*** Opening Supplied data ***
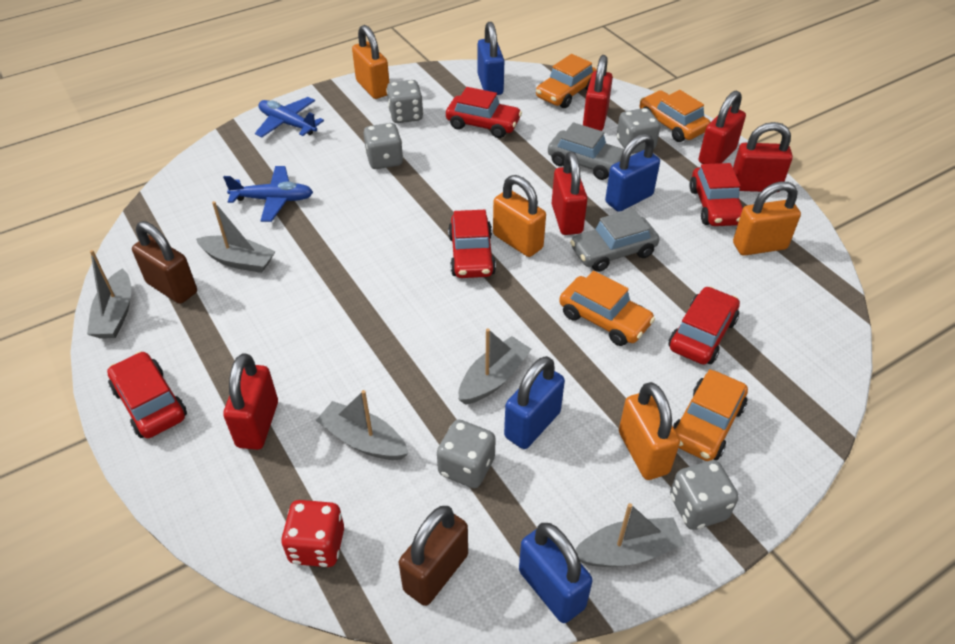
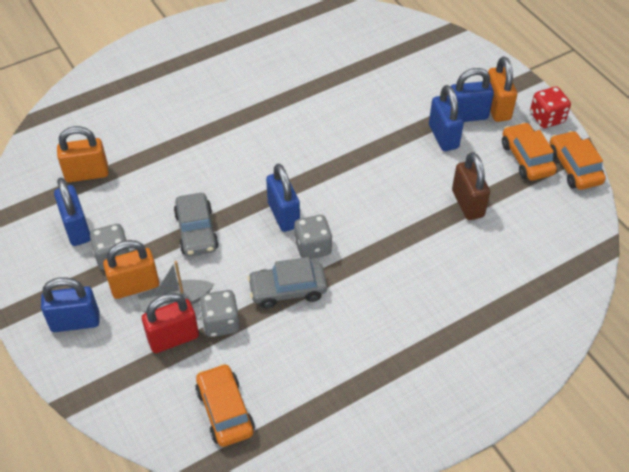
blue padlock: [478,22,504,95] [504,356,565,449] [519,523,593,623] [605,134,660,212] = 4 -> [41,277,99,332] [54,178,91,246] [266,164,300,232] [429,85,464,151] [451,68,494,122] = 5
blue plane: [223,166,313,222] [255,97,324,138] = 2 -> none = 0
brown padlock: [132,221,197,304] [399,506,468,606] = 2 -> [452,152,490,220] = 1
grey boat: [87,250,131,339] [196,201,275,273] [316,390,409,460] [459,329,532,405] [575,503,685,567] = 5 -> [138,261,214,313] = 1
grey dice: [364,123,403,169] [386,80,423,123] [437,419,496,488] [617,108,660,154] [670,460,739,530] = 5 -> [90,224,130,270] [199,290,240,337] [294,215,333,259] = 3
orange car: [536,54,597,108] [559,271,655,346] [640,90,710,142] [673,369,748,461] = 4 -> [195,363,255,447] [502,122,557,180] [550,131,606,190] = 3
orange padlock: [352,25,389,99] [493,175,546,257] [619,382,680,480] [733,181,801,256] = 4 -> [57,126,109,182] [103,240,159,299] [488,56,517,122] = 3
red car: [107,351,187,438] [446,87,522,138] [448,210,496,278] [668,286,740,365] [689,163,744,226] = 5 -> none = 0
red padlock: [223,353,278,450] [552,151,587,235] [583,55,613,131] [698,91,746,164] [733,122,793,192] = 5 -> [142,293,199,353] = 1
*** Closing Supplied data ***
Exercise details — Scan the records for lines with the string "orange". Give the number of such lines and nothing else.

Task solution — 2